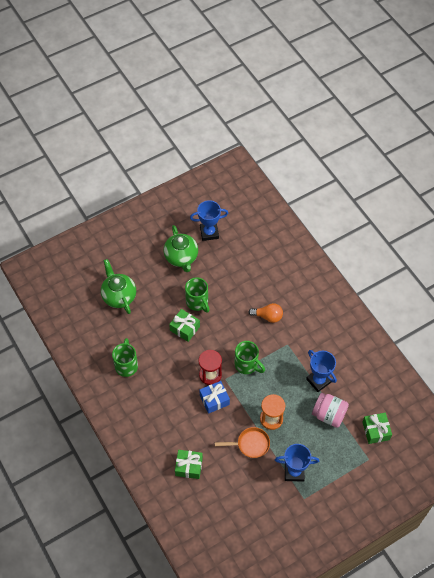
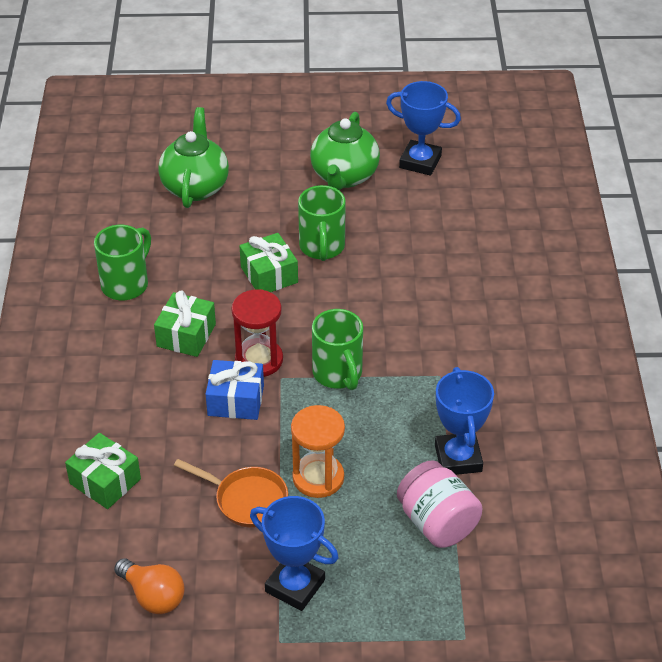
camera: 30 degrees right, 15 degrees down
orange light bulb [249,303,283,323] -> orange light bulb moved to [114,558,185,614]
green gift [362,413,392,444] -> green gift moved to [154,290,216,357]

·····

# Aim of the exercise:
Your task is to repeat the data above exactly while excluding the pictures.

# Your solution:
camera: 30 degrees right, 15 degrees down
orange light bulb [249,303,283,323] -> orange light bulb moved to [114,558,185,614]
green gift [362,413,392,444] -> green gift moved to [154,290,216,357]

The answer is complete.